Your copy of the listing should be exact and should contain no pictures.

▶ [Data block]:
----------
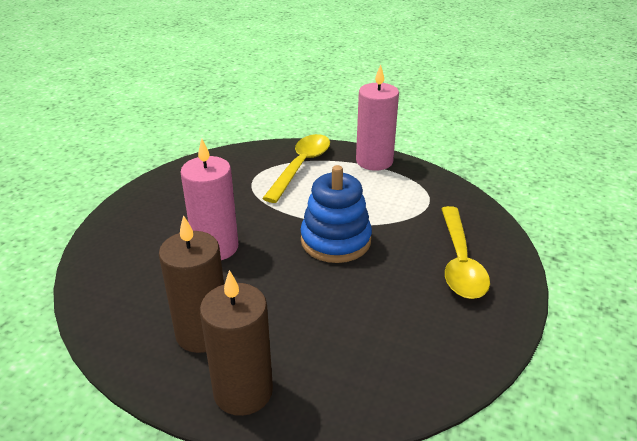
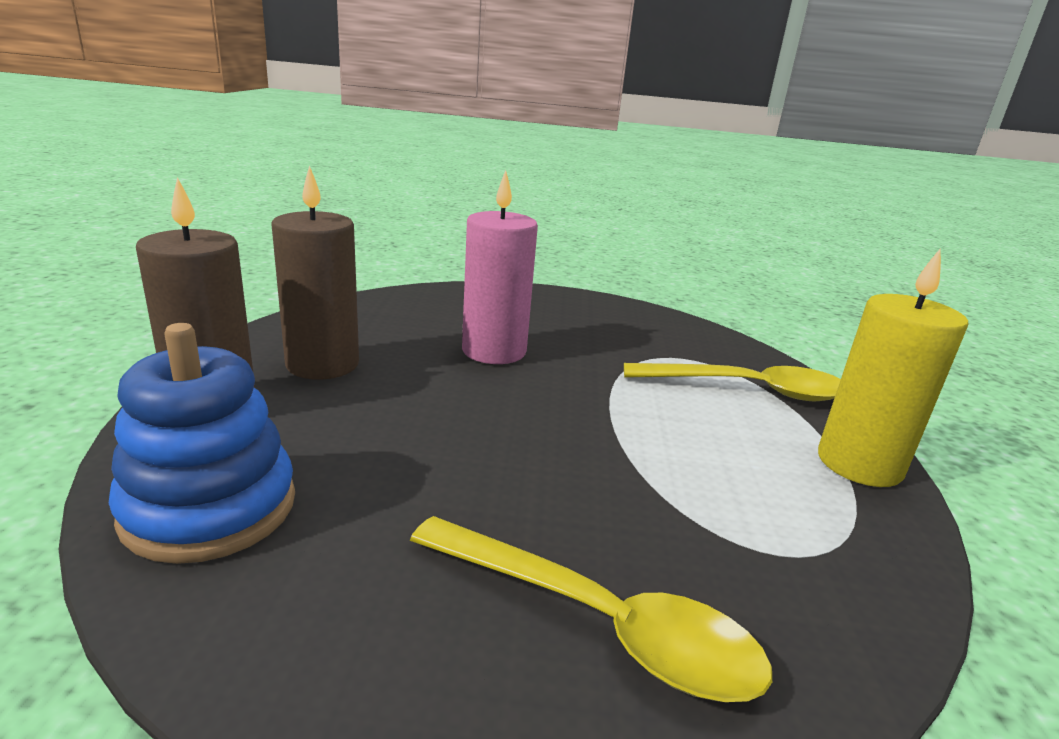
camera: 70 degrees right, 10 degrees down
blue stacking toy [300,165,372,263] -> blue stacking toy moved to [109,323,295,564]
pink candle [356,65,399,171] -> yellow candle [818,248,968,487]
yellow spoon [441,206,490,299] -> yellow spoon turned 135 degrees counterclockwise [410,516,772,702]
----------
▶ [Solution to the exercise]:
camera: 70 degrees right, 10 degrees down
blue stacking toy [300,165,372,263] -> blue stacking toy moved to [109,323,295,564]
pink candle [356,65,399,171] -> yellow candle [818,248,968,487]
yellow spoon [441,206,490,299] -> yellow spoon turned 135 degrees counterclockwise [410,516,772,702]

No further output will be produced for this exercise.